Go through the data and copy each line where the word "PIXELS" shows up.
○ ○ ○
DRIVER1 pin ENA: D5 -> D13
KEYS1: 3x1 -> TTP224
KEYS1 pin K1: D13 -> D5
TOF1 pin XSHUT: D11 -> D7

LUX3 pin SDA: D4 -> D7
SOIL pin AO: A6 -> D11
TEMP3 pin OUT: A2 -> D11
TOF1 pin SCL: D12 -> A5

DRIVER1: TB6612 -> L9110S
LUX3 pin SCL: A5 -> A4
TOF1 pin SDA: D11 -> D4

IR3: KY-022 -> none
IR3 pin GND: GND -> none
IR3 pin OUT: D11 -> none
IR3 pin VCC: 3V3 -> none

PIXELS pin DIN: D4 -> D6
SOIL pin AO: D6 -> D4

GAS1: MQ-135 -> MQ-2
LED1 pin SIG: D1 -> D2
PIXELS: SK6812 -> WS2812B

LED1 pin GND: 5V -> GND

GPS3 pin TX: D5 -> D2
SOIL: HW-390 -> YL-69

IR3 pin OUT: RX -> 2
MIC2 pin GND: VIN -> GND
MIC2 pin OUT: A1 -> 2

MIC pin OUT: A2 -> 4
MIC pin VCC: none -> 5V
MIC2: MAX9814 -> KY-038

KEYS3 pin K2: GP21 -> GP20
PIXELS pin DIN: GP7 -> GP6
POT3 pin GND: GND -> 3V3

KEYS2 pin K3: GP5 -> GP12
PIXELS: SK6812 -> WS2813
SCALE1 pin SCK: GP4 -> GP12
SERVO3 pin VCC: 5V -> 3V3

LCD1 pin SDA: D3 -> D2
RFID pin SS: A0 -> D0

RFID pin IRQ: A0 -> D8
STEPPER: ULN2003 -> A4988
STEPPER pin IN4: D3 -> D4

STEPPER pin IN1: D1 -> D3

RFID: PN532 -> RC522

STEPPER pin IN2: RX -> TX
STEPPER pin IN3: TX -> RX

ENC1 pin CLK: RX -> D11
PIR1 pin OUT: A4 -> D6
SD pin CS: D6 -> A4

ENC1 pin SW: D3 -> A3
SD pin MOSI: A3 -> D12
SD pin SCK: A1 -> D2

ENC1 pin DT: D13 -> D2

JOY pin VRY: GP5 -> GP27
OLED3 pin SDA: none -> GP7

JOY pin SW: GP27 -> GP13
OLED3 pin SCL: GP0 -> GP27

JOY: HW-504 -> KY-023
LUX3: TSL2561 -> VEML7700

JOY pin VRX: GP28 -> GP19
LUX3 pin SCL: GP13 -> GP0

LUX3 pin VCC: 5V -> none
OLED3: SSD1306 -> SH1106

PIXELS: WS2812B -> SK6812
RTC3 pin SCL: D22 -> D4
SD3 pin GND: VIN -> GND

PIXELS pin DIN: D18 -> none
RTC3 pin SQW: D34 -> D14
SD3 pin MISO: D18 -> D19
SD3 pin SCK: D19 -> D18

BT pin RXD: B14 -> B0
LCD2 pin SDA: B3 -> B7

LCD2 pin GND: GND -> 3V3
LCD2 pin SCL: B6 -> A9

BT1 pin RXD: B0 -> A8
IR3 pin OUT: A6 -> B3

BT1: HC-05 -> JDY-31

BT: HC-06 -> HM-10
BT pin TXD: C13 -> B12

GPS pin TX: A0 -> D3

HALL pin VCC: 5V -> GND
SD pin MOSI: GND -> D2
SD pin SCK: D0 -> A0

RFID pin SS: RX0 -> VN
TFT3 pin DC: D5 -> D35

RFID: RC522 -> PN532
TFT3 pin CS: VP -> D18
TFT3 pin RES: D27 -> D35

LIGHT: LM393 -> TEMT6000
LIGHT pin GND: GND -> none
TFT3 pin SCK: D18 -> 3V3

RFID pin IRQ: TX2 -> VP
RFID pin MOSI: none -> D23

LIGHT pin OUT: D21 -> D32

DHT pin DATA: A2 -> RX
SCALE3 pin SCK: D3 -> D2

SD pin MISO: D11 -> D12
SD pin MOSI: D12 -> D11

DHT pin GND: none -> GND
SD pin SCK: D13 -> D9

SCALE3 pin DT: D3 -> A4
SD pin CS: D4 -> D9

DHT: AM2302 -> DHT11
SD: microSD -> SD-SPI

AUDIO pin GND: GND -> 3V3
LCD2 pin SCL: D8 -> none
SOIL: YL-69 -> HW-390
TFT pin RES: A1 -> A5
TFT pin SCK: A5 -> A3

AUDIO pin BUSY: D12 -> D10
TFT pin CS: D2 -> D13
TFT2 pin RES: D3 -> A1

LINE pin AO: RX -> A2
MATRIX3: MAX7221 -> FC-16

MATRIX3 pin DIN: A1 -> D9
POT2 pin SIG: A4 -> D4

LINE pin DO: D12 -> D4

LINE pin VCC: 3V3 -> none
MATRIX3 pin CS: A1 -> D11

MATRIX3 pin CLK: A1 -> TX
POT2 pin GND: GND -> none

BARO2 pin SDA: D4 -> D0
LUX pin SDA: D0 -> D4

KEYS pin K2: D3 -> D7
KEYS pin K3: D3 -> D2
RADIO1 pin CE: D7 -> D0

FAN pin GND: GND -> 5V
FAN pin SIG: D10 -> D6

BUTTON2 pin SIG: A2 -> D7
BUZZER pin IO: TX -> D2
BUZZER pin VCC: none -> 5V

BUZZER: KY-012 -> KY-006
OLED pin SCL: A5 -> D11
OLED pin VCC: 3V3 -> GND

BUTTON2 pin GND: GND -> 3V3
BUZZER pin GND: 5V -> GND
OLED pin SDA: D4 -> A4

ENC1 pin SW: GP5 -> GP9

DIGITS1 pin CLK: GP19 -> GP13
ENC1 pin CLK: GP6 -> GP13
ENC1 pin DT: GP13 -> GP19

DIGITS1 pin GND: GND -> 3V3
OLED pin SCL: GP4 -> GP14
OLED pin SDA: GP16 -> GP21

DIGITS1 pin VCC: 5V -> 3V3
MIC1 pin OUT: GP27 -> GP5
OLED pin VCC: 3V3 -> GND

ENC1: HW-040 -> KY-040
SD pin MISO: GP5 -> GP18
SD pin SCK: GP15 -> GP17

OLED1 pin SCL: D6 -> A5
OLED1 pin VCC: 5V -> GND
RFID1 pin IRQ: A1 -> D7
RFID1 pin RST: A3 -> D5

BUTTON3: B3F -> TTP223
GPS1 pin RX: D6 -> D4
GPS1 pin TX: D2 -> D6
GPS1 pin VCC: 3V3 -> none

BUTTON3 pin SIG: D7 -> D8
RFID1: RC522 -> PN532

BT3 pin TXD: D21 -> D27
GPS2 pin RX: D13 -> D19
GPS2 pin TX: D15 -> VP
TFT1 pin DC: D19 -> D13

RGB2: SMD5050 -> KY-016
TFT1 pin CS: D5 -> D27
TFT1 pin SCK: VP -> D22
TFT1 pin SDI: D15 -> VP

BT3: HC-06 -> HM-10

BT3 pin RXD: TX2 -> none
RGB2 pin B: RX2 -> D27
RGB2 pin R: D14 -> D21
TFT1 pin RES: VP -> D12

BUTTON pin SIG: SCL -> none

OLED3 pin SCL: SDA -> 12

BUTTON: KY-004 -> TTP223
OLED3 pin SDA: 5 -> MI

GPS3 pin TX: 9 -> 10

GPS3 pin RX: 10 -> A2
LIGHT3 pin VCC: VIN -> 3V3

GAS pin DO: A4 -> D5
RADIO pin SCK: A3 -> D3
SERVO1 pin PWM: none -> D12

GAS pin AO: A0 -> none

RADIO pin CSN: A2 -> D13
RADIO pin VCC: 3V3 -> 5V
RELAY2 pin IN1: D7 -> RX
○ ○ ○
- Task solution -
PIXELS pin DIN: D4 -> D6
PIXELS: SK6812 -> WS2812B
PIXELS pin DIN: GP7 -> GP6
PIXELS: SK6812 -> WS2813
PIXELS: WS2812B -> SK6812
PIXELS pin DIN: D18 -> none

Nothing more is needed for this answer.